» MATERIAL TO PROCESS:
☆ ☆ ☆ ☆ ☆ ☆ ☆
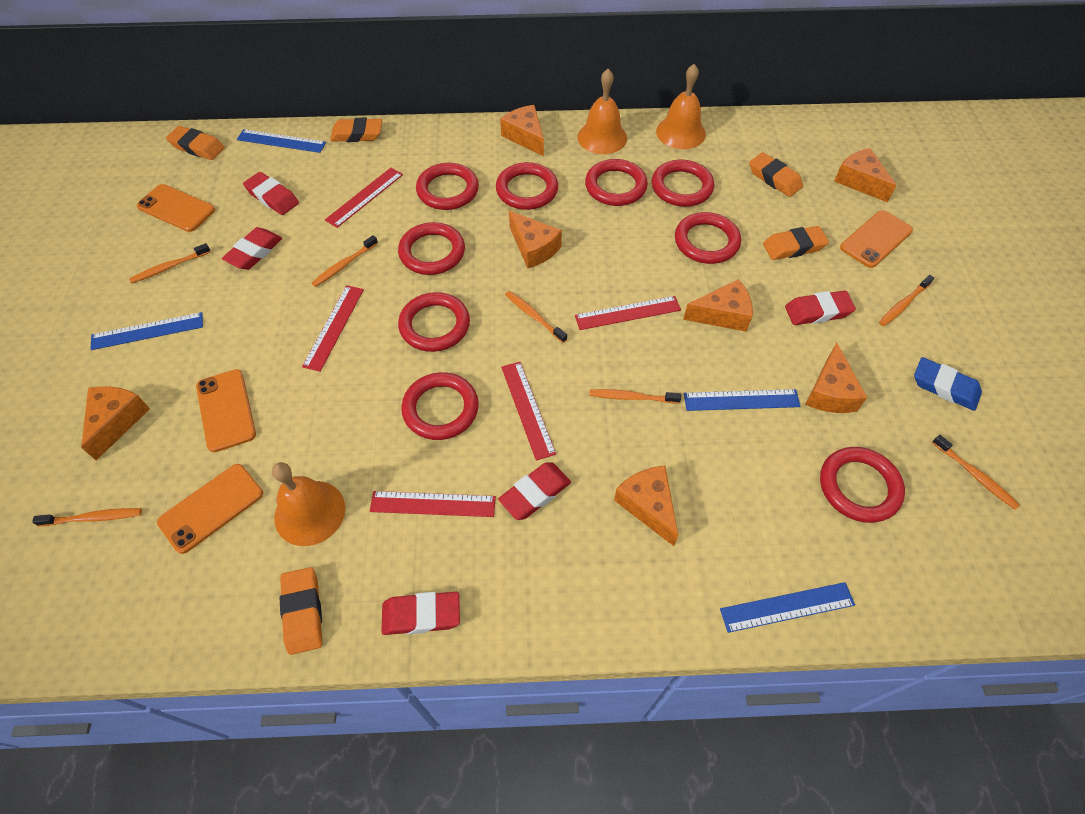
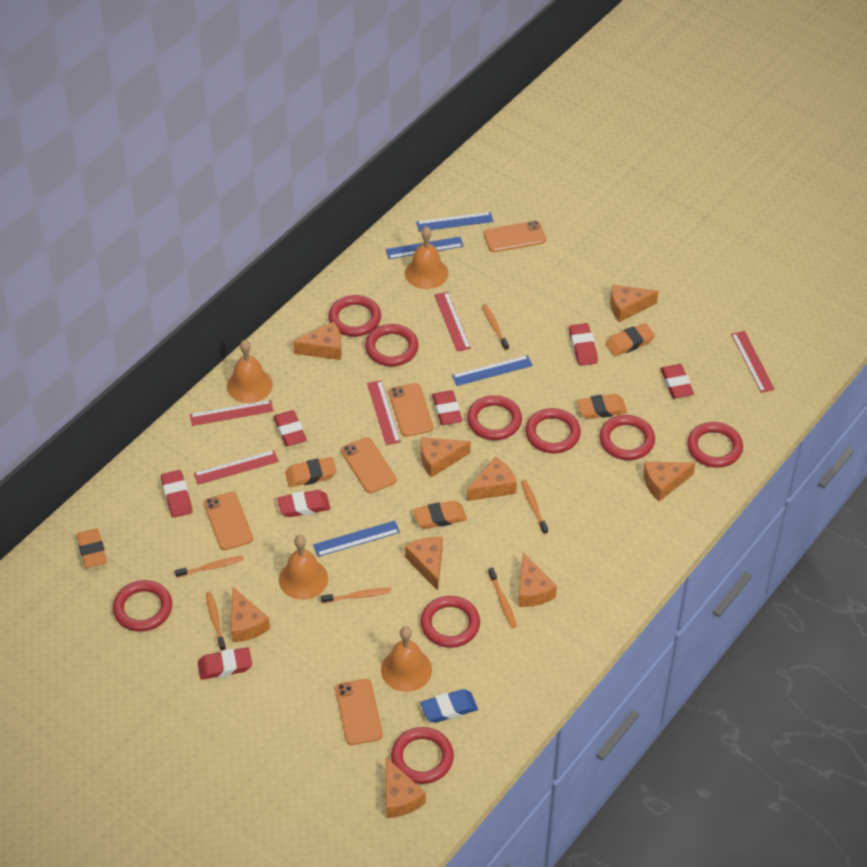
orange bell: 3 -> 4
orange cheese: 7 -> 9
orange phone: 4 -> 5
orange toothbrush: 7 -> 6
red eraser: 5 -> 7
☆ ☆ ☆ ☆ ☆ ☆ ☆
» WHAT YOU HAVE TO DO: For each record above, write out its text exactly and skip any picture.

» RESPONSE TO THE TASK:
orange bell: 3 -> 4
orange cheese: 7 -> 9
orange phone: 4 -> 5
orange toothbrush: 7 -> 6
red eraser: 5 -> 7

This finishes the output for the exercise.